Provided entries Start Marker

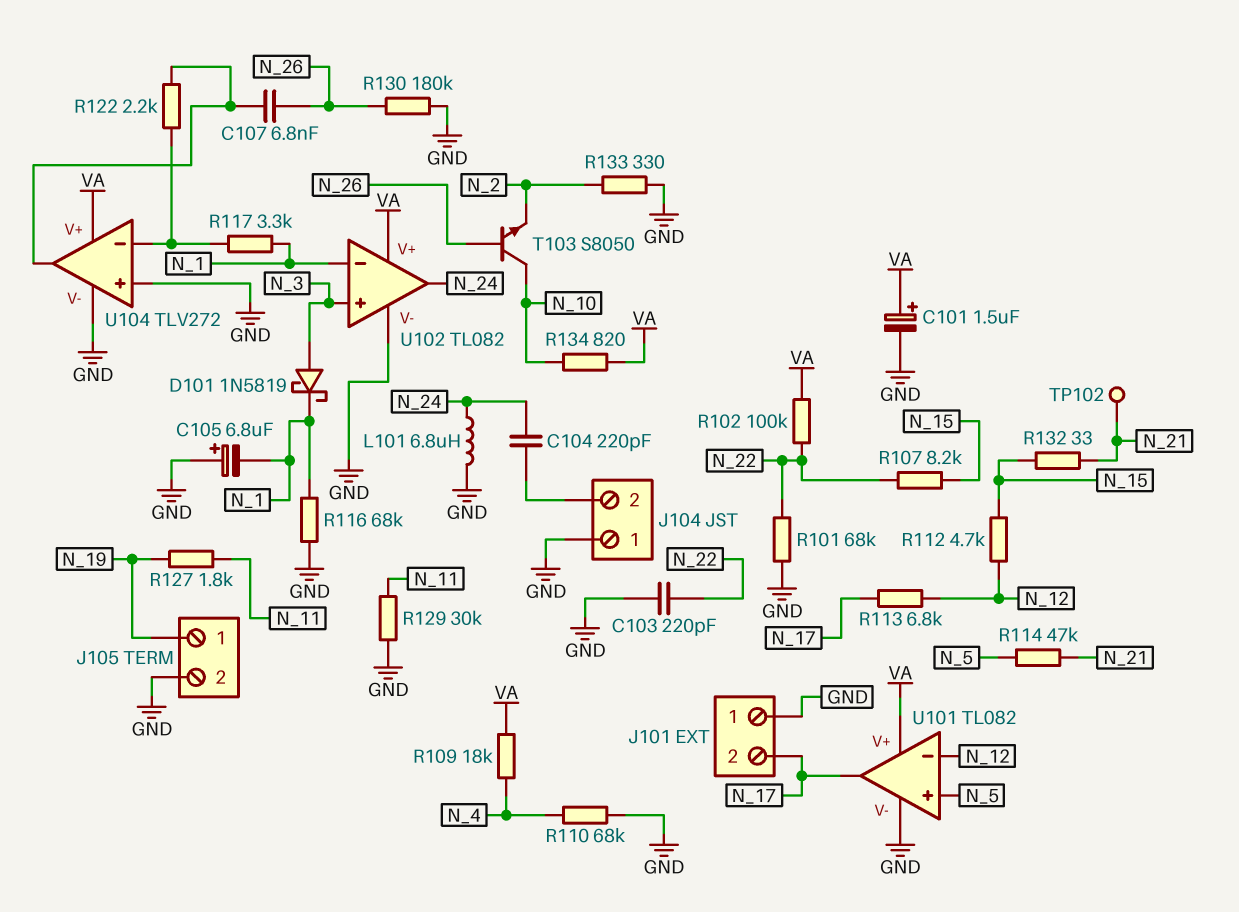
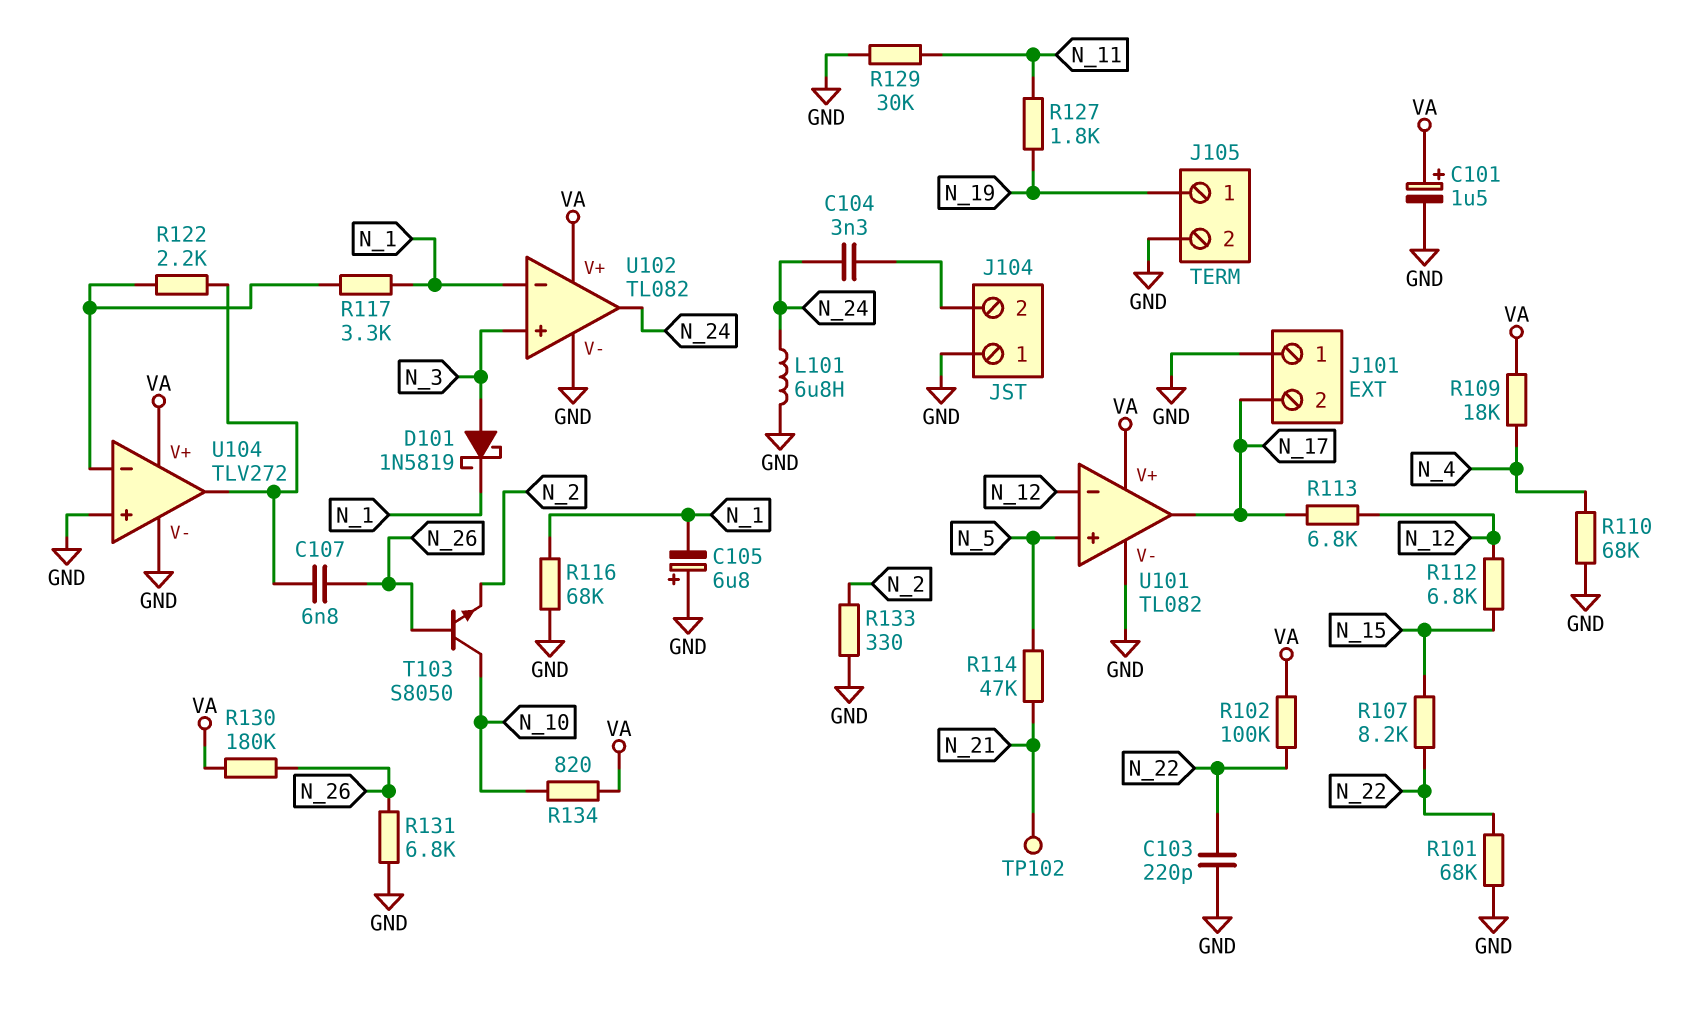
C104: 220pF (J104/2, N_24) -> 3.3nF (J104/2, N_24)
R112: 4.7k (N_12, N_15) -> 6.8k (N_12, N_15)
R130: 180k (GND, N_26) -> 180k (N_26, VA)
R131: none -> 6.8k (GND, N_26)
R132: 33 (N_15, N_21) -> none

Provided entries End Marker

Reproduce the lines from the one containing "R112: 4.7k (N_12, N_15) -> 6.8k (N_12, N_15)" to the end of the entries, keeping both ends and adding nothing.

→ **Response to the task**:
R112: 4.7k (N_12, N_15) -> 6.8k (N_12, N_15)
R130: 180k (GND, N_26) -> 180k (N_26, VA)
R131: none -> 6.8k (GND, N_26)
R132: 33 (N_15, N_21) -> none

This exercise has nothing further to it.